Exercise goal: Copy every entry below exactly as it appears, leaving out the images.
────
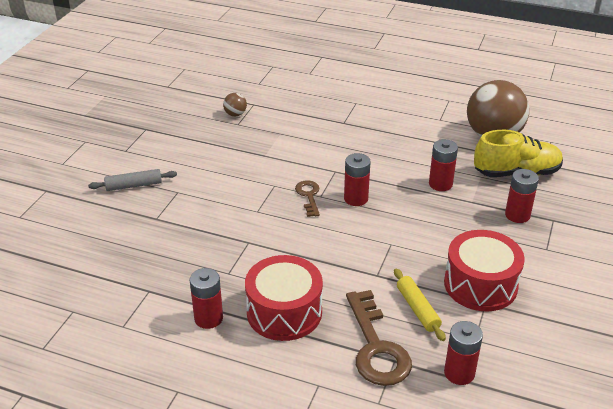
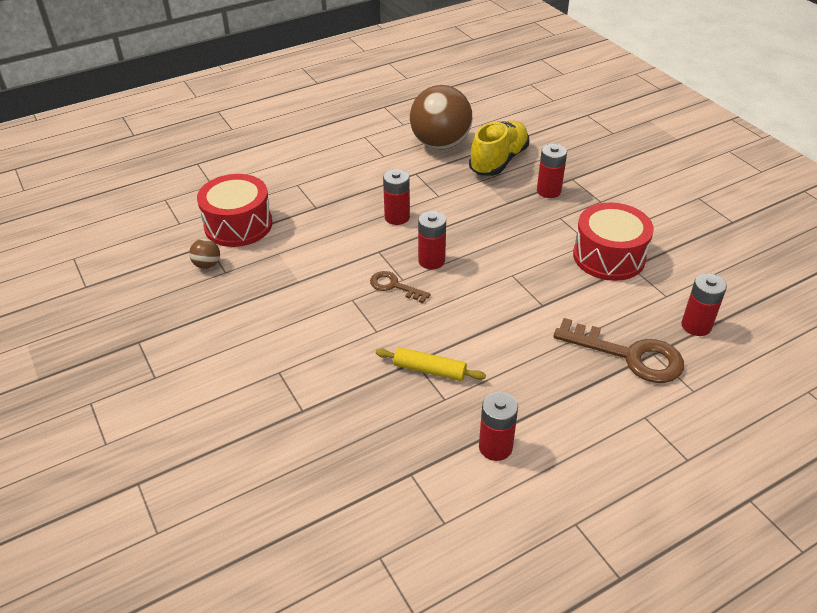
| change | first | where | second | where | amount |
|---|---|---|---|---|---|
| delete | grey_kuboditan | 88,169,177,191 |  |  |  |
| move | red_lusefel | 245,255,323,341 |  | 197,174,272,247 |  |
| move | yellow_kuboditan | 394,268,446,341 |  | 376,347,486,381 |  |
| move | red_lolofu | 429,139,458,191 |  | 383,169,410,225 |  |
────
Solution for this exercise:
| change | first | where | second | where | amount |
|---|---|---|---|---|---|
| delete | grey_kuboditan | 88,169,177,191 |  |  |  |
| move | red_lusefel | 245,255,323,341 |  | 197,174,272,247 |  |
| move | yellow_kuboditan | 394,268,446,341 |  | 376,347,486,381 |  |
| move | red_lolofu | 429,139,458,191 |  | 383,169,410,225 |  |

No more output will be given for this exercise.